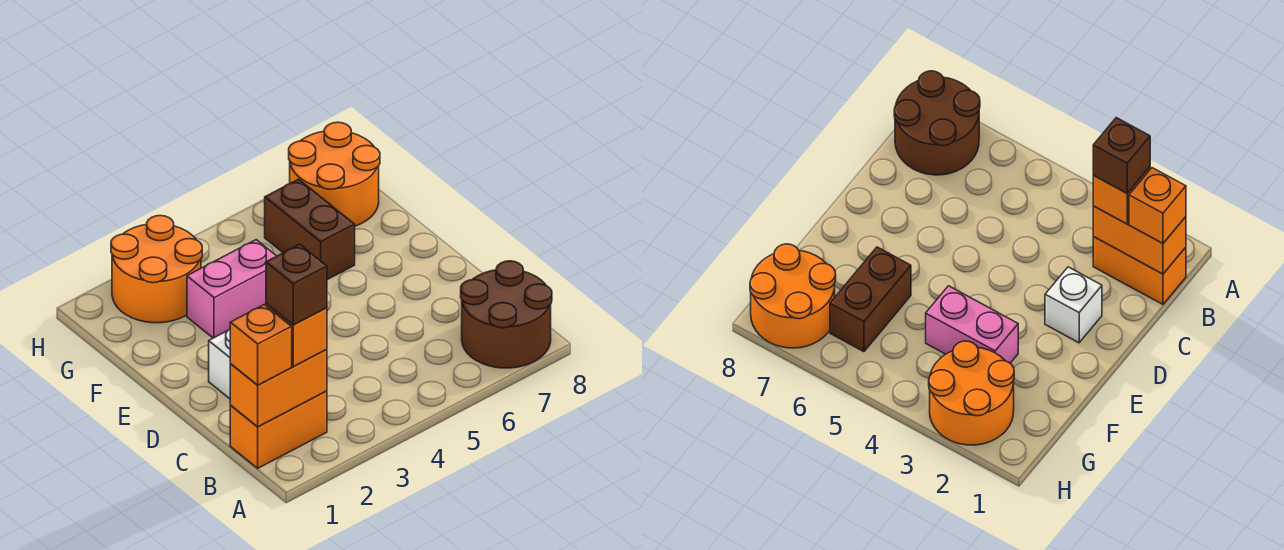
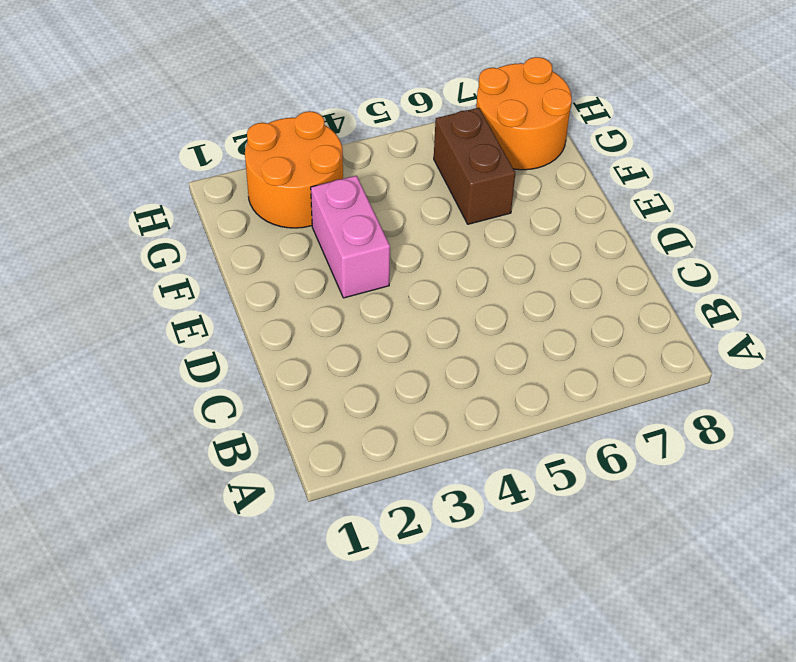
pink brick E3:F3 level 1 -> pink brick F3:F4 level 1
none -> brown round brick A7:B8 level 1
none -> orange brick B1:B2 level 1

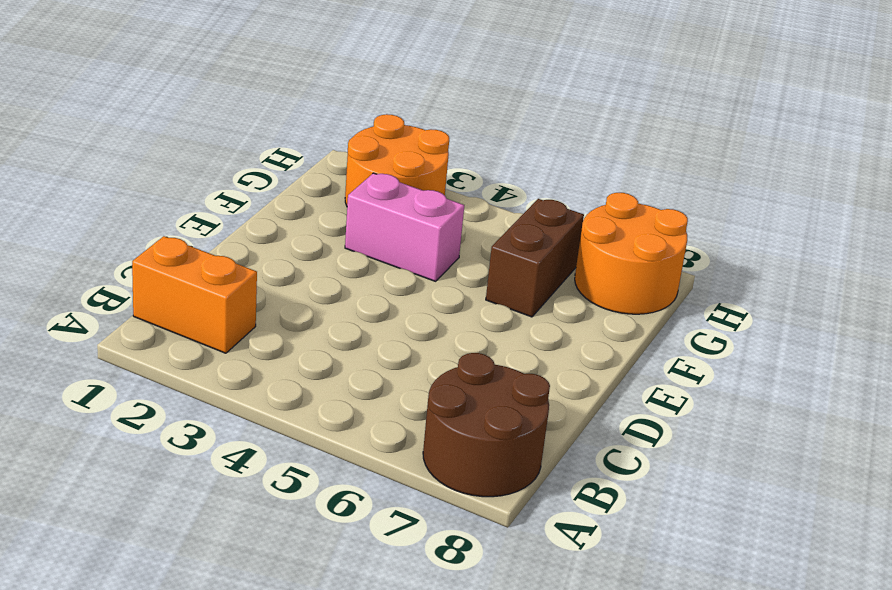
none -> white brick D2 level 1
none -> orange brick B1:B2 level 2

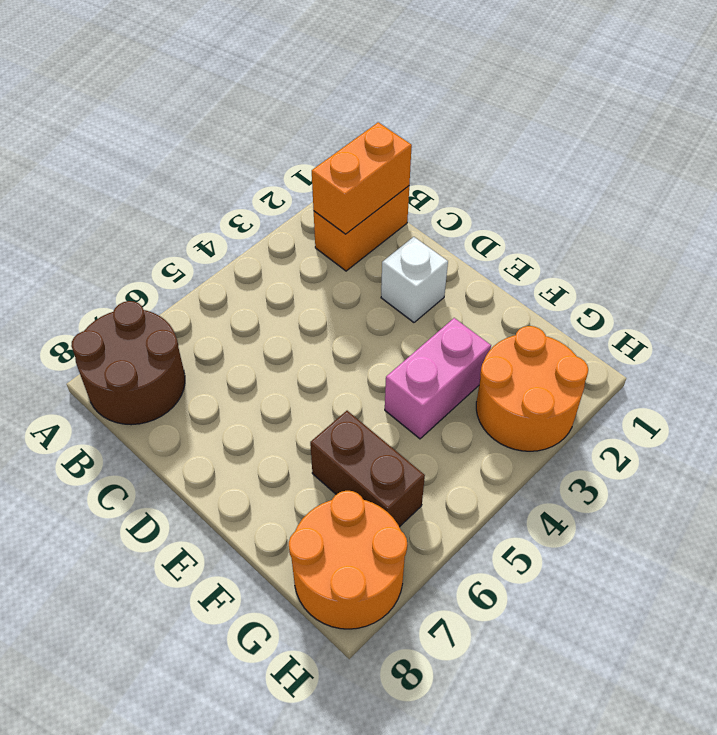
none -> orange brick B1 level 3
none -> orange brick B2 level 3

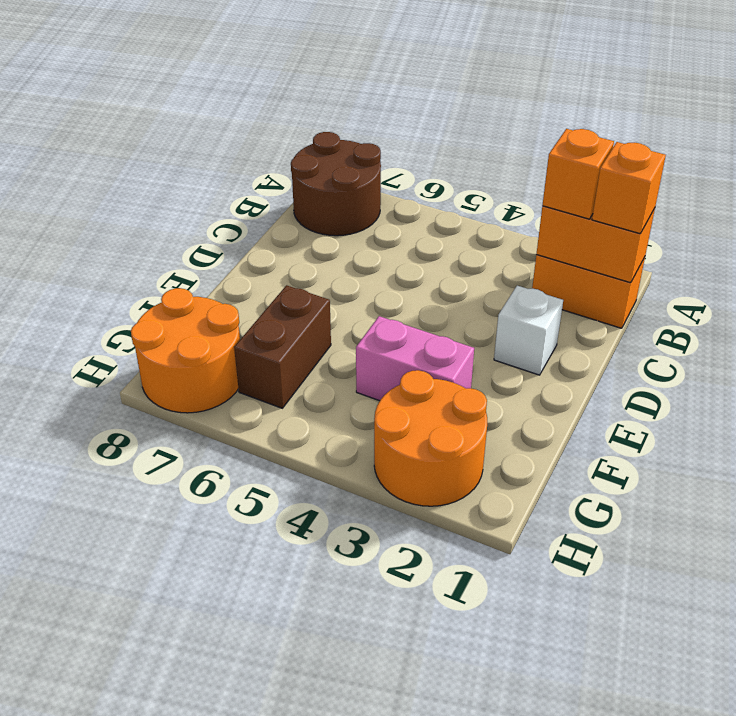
none -> brown brick B2 level 4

● **Work request**
When copying the entries above, keep each word as it is and exclude any image.

● **Exercise answer**
pink brick E3:F3 level 1 -> pink brick F3:F4 level 1
none -> brown round brick A7:B8 level 1
none -> orange brick B1:B2 level 1

none -> white brick D2 level 1
none -> orange brick B1:B2 level 2

none -> orange brick B1 level 3
none -> orange brick B2 level 3

none -> brown brick B2 level 4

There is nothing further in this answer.